Exercise — Transcribe the lines below exactly, beginning with the line that holds "[406, 660, 472, 751]" and ending with the final line, both included. Pictures are to be left out.

** Opening Provided data block **

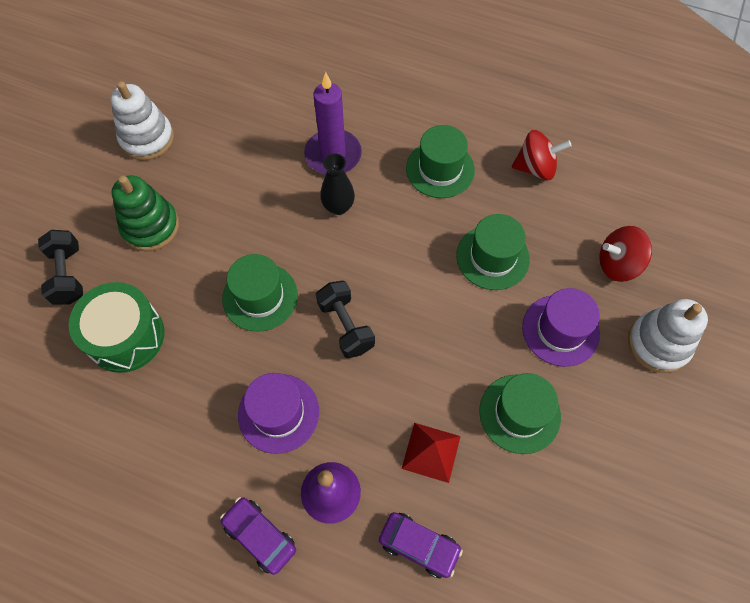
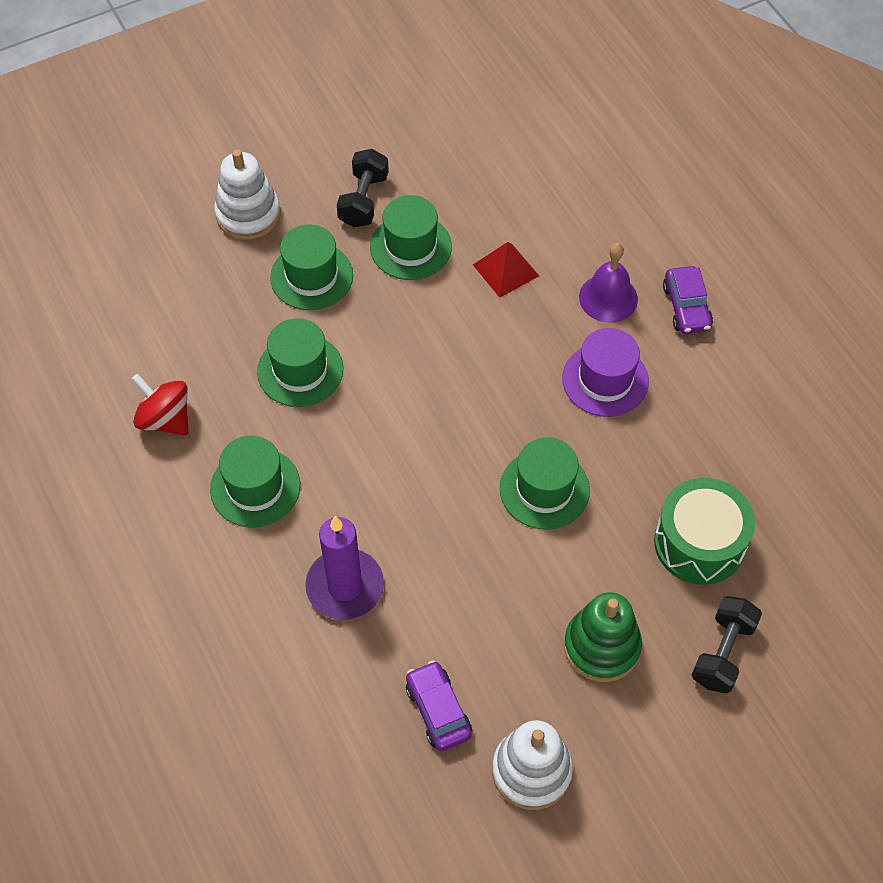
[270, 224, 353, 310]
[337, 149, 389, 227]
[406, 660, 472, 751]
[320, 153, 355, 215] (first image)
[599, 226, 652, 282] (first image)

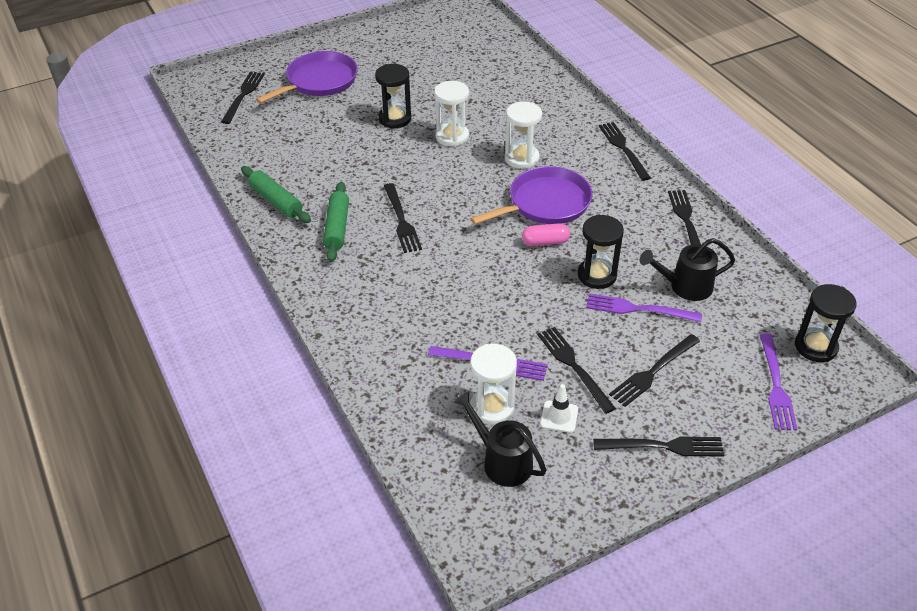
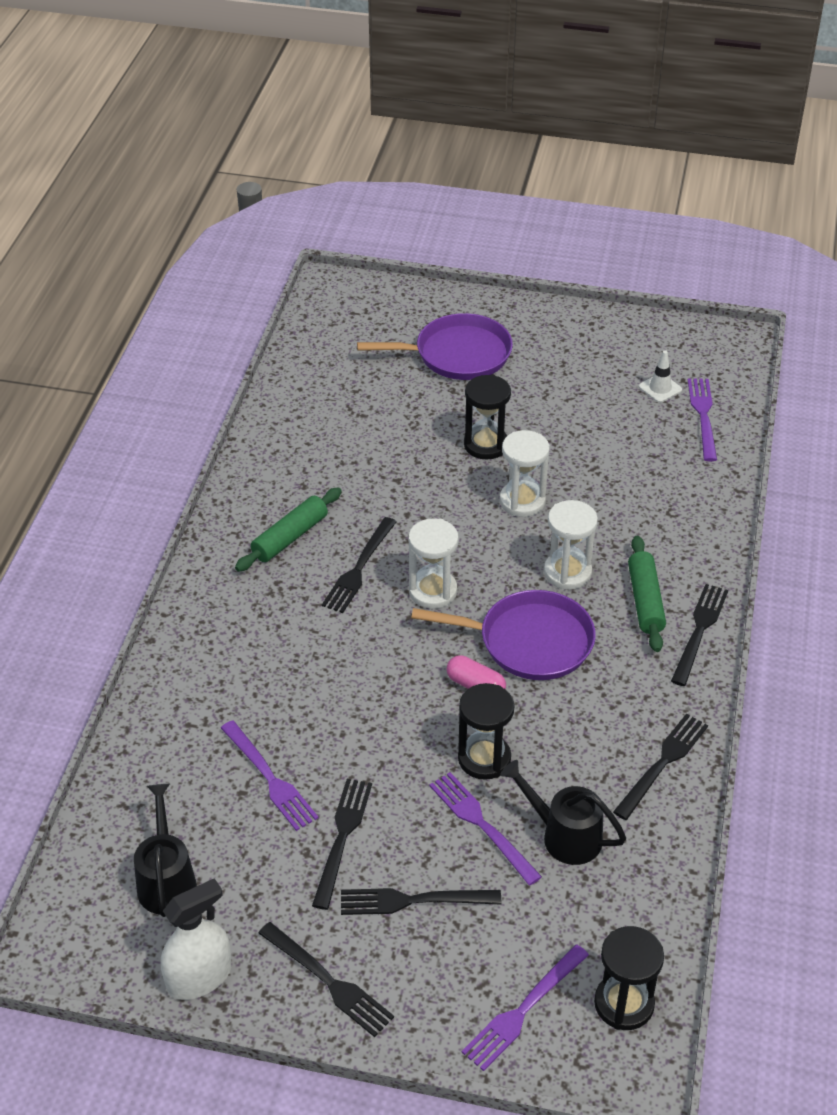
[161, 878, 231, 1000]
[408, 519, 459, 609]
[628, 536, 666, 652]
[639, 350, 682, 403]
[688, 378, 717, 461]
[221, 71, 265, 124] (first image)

** Closing Provided data block **

Output below —
[406, 660, 472, 751]
[320, 153, 355, 215] (first image)
[599, 226, 652, 282] (first image)

[161, 878, 231, 1000]
[408, 519, 459, 609]
[628, 536, 666, 652]
[639, 350, 682, 403]
[688, 378, 717, 461]
[221, 71, 265, 124] (first image)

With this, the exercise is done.